**Image sets with object changes**
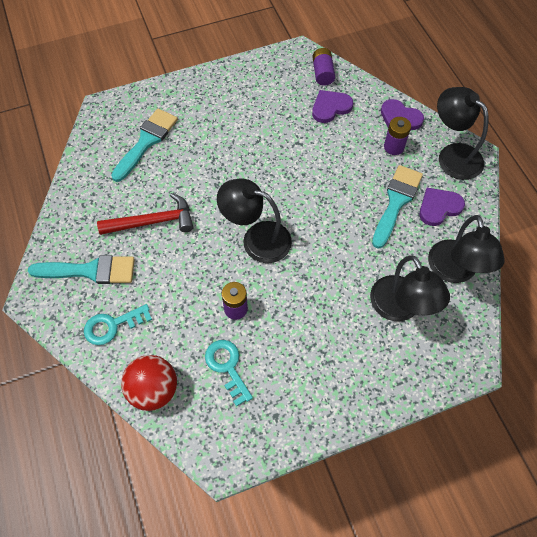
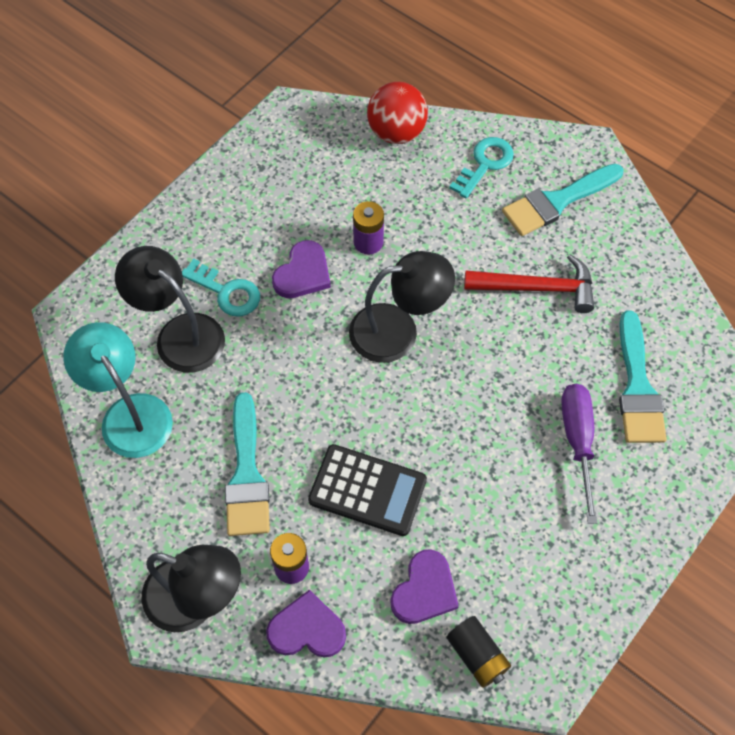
camera: 150 degrees right, 0 degrees up
(153, 221) = (537, 288): red hammer -> red hammer turned 135 degrees counterclockwise
(201, 132) = (577, 441): none -> purple screwdriver
(227, 367) = (338, 184): turquoise key -> turquoise key (226, 292)
(322, 73) = (477, 656): purple battery -> black battery
(332, 162) = (367, 490): none -> black calculator
(439, 207) = (184, 497): purple heart -> purple heart (303, 273)
(454, 271) = (129, 413): black lamp -> turquoise lamp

**TASK OBJECTIVE**
The span to give again runs from the line with "(227, 367) = (338, 184): turquoise" through the last line of the records above; reproduce it exactly and nothing more.

**OUTPUT OF THE EXERCISE**
(227, 367) = (338, 184): turquoise key -> turquoise key (226, 292)
(322, 73) = (477, 656): purple battery -> black battery
(332, 162) = (367, 490): none -> black calculator
(439, 207) = (184, 497): purple heart -> purple heart (303, 273)
(454, 271) = (129, 413): black lamp -> turquoise lamp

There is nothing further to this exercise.